## [What you have to do]
The answer is the full listing restated exactly, without any pictures.

## [Data below]
☆ ☆ ☆ ☆ ☆ ☆ ☆
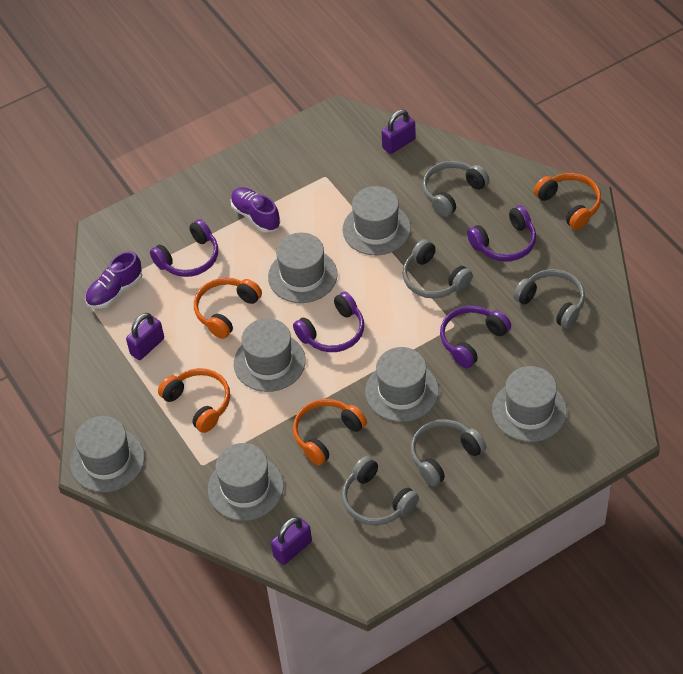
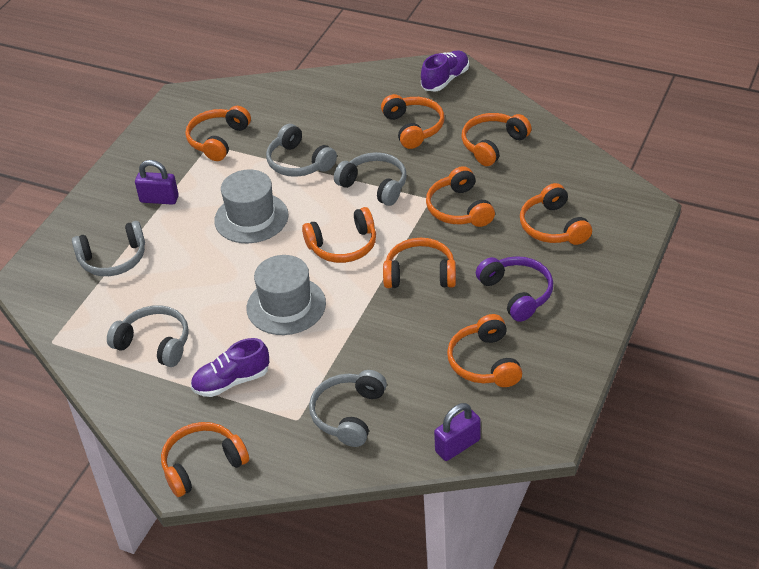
grey hat: 7 -> 2
orange headphones: 4 -> 9
purple headphones: 4 -> 1
purple padlock: 3 -> 2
☆ ☆ ☆ ☆ ☆ ☆ ☆
## [Solution below]
grey hat: 7 -> 2
orange headphones: 4 -> 9
purple headphones: 4 -> 1
purple padlock: 3 -> 2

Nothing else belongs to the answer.